> Work required: Among the entries below, how many lines hold "board"? Reply with the number only.

> Information shown:
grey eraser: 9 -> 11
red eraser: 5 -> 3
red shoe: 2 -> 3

--

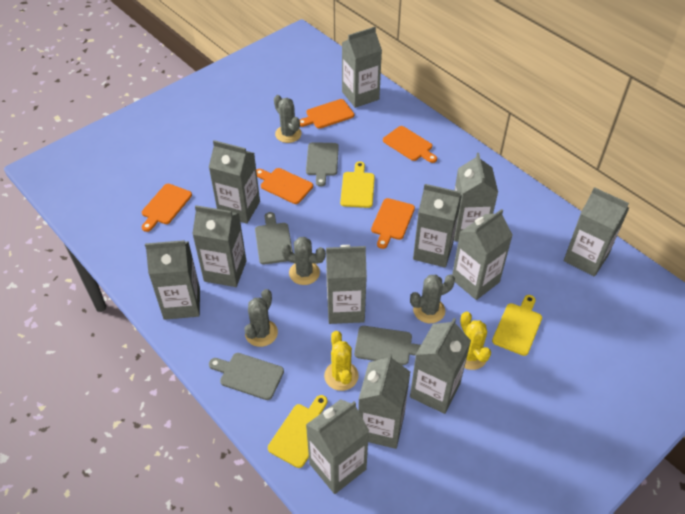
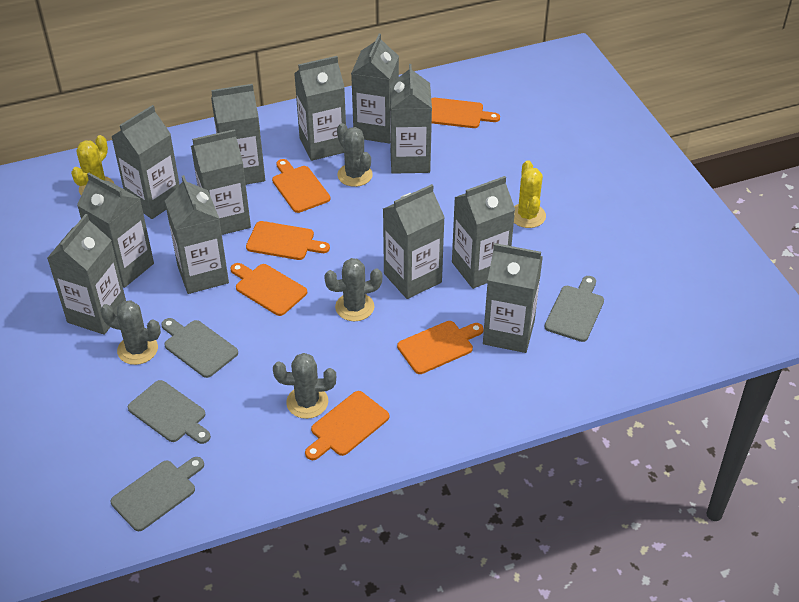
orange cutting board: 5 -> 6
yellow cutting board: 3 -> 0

> Response area: 2